• _EXERCISE MATERIAL_:
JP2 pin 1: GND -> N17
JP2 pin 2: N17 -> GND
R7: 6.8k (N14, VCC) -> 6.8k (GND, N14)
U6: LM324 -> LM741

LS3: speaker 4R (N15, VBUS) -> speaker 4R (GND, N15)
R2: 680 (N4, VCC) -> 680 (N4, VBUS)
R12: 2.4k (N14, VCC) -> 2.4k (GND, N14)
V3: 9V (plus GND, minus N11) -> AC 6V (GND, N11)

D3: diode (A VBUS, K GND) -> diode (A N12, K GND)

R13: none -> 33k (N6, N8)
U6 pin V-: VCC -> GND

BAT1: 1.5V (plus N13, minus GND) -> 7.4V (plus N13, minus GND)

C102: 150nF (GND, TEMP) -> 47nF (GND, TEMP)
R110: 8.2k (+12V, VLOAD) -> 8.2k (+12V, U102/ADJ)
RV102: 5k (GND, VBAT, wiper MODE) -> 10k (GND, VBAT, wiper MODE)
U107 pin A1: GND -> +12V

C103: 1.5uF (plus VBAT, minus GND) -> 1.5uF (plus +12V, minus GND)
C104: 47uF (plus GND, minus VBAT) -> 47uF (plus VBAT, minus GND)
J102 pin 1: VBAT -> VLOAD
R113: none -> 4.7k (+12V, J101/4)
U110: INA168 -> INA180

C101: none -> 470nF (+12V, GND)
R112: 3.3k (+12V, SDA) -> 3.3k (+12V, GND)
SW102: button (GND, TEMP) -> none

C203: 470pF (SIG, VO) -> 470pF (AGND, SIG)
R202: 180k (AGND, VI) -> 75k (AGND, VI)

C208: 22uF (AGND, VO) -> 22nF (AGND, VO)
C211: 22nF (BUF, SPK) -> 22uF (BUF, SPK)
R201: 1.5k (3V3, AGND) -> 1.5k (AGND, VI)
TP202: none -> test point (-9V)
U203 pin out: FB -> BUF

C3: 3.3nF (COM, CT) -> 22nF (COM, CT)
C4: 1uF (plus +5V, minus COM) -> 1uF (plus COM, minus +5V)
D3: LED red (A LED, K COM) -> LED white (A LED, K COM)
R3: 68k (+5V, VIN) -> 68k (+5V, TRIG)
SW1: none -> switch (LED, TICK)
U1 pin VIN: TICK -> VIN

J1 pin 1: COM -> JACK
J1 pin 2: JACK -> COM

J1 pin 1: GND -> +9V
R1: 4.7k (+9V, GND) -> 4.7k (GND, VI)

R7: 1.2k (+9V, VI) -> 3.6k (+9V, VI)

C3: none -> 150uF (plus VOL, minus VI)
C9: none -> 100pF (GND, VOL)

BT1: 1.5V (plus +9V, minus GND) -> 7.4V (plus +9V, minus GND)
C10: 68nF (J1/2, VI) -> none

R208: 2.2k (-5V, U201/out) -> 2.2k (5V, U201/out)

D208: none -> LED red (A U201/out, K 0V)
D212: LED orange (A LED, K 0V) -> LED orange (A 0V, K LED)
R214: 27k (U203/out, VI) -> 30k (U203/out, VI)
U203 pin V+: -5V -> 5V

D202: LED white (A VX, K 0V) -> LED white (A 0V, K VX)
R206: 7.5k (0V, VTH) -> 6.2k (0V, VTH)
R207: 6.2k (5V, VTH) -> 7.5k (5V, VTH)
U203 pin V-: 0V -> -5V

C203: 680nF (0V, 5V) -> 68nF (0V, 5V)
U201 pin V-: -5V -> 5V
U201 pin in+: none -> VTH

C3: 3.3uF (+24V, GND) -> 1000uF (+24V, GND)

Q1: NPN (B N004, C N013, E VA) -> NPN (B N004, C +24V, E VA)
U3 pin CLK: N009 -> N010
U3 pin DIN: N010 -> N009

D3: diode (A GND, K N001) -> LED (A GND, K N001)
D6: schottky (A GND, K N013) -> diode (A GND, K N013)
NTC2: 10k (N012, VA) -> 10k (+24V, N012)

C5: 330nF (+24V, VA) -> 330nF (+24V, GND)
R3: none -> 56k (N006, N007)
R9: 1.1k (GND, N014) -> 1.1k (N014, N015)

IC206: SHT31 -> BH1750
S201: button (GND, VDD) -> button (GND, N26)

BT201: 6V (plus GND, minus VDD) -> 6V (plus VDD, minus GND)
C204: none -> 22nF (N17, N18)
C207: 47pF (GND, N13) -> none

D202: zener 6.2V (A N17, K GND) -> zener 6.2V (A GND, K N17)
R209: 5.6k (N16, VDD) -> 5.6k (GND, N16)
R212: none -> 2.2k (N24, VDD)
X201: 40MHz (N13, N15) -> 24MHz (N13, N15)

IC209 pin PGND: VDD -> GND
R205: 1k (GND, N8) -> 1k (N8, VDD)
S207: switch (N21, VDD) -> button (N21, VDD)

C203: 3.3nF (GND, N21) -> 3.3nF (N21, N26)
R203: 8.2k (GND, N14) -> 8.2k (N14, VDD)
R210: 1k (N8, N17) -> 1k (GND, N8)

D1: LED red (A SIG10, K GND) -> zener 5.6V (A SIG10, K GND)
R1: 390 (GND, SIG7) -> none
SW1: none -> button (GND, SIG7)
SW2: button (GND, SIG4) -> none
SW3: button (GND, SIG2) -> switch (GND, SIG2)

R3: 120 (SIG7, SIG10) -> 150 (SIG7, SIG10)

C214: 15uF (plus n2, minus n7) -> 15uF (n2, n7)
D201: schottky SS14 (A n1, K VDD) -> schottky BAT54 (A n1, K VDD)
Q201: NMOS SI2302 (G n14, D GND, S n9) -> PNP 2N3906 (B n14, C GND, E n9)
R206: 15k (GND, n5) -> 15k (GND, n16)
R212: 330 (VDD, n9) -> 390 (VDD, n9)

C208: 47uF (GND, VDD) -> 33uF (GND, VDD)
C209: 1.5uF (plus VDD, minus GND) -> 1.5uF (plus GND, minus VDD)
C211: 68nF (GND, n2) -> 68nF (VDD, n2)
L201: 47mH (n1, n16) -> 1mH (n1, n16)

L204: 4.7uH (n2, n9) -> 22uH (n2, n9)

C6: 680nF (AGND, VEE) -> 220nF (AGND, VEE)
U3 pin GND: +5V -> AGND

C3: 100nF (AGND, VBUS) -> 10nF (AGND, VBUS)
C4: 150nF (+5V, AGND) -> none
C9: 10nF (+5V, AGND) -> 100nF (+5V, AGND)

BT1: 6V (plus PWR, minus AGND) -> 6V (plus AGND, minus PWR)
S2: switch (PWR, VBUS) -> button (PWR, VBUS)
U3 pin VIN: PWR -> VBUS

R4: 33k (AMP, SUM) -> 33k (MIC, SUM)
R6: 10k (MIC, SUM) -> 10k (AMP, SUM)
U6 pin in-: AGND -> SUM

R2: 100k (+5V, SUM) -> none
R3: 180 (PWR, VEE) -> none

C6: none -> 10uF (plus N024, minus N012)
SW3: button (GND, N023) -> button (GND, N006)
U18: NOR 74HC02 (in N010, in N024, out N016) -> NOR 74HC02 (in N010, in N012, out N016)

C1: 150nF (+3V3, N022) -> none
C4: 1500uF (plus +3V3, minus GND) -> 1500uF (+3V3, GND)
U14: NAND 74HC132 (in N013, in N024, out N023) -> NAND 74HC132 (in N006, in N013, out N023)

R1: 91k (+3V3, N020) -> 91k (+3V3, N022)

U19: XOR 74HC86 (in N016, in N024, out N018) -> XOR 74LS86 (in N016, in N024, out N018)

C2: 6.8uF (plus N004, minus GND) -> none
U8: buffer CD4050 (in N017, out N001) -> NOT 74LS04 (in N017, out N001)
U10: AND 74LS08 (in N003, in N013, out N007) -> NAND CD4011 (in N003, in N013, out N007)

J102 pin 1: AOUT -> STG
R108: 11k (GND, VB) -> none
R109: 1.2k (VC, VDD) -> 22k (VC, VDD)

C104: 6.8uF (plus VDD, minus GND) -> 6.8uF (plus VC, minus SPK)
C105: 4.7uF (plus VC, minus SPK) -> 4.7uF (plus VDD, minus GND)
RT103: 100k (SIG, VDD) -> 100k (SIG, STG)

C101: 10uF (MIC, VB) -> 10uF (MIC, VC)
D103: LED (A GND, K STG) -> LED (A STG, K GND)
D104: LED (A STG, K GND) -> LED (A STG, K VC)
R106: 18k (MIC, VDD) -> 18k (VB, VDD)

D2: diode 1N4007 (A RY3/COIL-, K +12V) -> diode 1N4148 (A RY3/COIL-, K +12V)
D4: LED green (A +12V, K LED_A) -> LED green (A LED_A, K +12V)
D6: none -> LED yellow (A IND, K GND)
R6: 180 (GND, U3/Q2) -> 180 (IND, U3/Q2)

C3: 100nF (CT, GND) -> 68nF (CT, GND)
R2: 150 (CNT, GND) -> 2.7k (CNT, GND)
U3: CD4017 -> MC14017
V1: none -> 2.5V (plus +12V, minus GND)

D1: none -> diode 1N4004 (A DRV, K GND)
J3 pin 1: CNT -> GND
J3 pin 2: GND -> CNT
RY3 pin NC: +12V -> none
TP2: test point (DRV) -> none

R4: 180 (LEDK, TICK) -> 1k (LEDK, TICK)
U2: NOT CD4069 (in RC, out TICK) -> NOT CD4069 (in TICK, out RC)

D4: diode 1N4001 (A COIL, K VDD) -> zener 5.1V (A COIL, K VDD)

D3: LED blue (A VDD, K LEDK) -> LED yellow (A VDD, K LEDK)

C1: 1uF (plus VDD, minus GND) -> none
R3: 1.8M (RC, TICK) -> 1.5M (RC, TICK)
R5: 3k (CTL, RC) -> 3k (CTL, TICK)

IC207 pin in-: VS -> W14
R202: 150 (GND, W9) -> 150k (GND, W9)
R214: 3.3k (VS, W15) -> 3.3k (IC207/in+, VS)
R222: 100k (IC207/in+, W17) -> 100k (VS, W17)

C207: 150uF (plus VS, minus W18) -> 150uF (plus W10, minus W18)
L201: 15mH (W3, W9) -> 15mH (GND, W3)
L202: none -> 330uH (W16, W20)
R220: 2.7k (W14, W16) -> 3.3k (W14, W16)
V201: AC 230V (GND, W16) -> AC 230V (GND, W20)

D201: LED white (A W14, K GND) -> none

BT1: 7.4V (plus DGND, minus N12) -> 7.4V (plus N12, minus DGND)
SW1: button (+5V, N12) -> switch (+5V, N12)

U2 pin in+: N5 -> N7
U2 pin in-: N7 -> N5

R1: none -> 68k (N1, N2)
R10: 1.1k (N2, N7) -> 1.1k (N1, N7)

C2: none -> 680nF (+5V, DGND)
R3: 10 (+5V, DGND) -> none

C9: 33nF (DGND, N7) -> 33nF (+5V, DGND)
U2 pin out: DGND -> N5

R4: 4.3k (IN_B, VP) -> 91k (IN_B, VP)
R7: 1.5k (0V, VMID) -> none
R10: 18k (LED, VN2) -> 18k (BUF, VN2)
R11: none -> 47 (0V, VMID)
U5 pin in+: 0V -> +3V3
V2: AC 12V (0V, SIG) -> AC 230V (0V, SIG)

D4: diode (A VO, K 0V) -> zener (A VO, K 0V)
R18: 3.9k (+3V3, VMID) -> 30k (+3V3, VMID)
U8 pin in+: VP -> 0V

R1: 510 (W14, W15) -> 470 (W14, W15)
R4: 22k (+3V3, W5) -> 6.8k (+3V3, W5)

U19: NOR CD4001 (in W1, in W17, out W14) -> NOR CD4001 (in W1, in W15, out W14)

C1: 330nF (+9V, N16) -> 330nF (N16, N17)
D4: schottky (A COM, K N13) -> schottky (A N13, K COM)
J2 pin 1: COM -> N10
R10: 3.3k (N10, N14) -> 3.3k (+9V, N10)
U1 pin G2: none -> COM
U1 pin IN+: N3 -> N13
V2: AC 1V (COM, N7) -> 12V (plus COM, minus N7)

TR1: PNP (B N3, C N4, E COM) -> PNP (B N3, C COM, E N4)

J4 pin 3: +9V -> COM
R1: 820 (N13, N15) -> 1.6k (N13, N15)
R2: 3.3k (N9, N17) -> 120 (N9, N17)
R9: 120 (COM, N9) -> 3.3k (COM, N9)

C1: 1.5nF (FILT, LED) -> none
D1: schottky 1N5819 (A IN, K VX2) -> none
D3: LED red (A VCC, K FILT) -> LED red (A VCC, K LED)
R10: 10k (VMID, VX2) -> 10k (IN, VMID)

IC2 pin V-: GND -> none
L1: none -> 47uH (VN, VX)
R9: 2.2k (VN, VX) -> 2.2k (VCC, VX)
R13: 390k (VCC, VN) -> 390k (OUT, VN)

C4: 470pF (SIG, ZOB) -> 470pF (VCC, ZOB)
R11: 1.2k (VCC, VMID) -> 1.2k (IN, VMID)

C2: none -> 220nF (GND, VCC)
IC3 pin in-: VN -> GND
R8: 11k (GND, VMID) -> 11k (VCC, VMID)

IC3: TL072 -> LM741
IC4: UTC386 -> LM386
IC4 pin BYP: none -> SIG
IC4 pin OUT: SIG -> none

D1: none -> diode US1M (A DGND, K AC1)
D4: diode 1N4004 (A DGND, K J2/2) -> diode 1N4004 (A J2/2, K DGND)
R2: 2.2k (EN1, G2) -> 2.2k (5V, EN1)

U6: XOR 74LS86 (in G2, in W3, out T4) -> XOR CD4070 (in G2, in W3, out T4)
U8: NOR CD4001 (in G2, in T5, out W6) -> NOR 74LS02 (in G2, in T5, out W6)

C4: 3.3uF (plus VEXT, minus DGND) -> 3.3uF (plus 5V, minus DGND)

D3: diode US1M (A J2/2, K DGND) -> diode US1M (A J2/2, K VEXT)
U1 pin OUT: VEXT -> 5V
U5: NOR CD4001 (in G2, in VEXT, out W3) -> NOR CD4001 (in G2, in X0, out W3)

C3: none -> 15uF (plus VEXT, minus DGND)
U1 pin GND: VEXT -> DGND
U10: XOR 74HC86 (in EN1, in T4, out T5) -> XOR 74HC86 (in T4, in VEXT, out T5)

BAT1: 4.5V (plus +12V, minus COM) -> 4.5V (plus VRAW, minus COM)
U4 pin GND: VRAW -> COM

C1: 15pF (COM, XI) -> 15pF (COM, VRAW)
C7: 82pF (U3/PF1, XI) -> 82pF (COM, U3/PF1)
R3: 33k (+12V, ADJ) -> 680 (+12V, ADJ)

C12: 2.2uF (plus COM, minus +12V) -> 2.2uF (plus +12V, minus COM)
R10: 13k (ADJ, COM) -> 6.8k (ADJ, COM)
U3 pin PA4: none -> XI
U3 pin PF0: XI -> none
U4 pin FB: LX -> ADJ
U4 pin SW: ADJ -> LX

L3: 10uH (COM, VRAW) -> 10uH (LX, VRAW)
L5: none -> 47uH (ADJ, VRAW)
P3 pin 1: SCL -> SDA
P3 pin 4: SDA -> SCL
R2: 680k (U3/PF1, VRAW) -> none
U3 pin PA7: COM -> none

• _PROBLEM STATEMENT_: Both the line containing "R2: 150 (CNT, GND) -> 2.7k (CNT, GND)" and the line containing "C207: 150uF (plus" belong in the answer. Print them and every line above that falls between them exactly, and no others.

• _WRITTEN SOLUTION_:
R2: 150 (CNT, GND) -> 2.7k (CNT, GND)
U3: CD4017 -> MC14017
V1: none -> 2.5V (plus +12V, minus GND)

D1: none -> diode 1N4004 (A DRV, K GND)
J3 pin 1: CNT -> GND
J3 pin 2: GND -> CNT
RY3 pin NC: +12V -> none
TP2: test point (DRV) -> none

R4: 180 (LEDK, TICK) -> 1k (LEDK, TICK)
U2: NOT CD4069 (in RC, out TICK) -> NOT CD4069 (in TICK, out RC)

D4: diode 1N4001 (A COIL, K VDD) -> zener 5.1V (A COIL, K VDD)

D3: LED blue (A VDD, K LEDK) -> LED yellow (A VDD, K LEDK)

C1: 1uF (plus VDD, minus GND) -> none
R3: 1.8M (RC, TICK) -> 1.5M (RC, TICK)
R5: 3k (CTL, RC) -> 3k (CTL, TICK)

IC207 pin in-: VS -> W14
R202: 150 (GND, W9) -> 150k (GND, W9)
R214: 3.3k (VS, W15) -> 3.3k (IC207/in+, VS)
R222: 100k (IC207/in+, W17) -> 100k (VS, W17)

C207: 150uF (plus VS, minus W18) -> 150uF (plus W10, minus W18)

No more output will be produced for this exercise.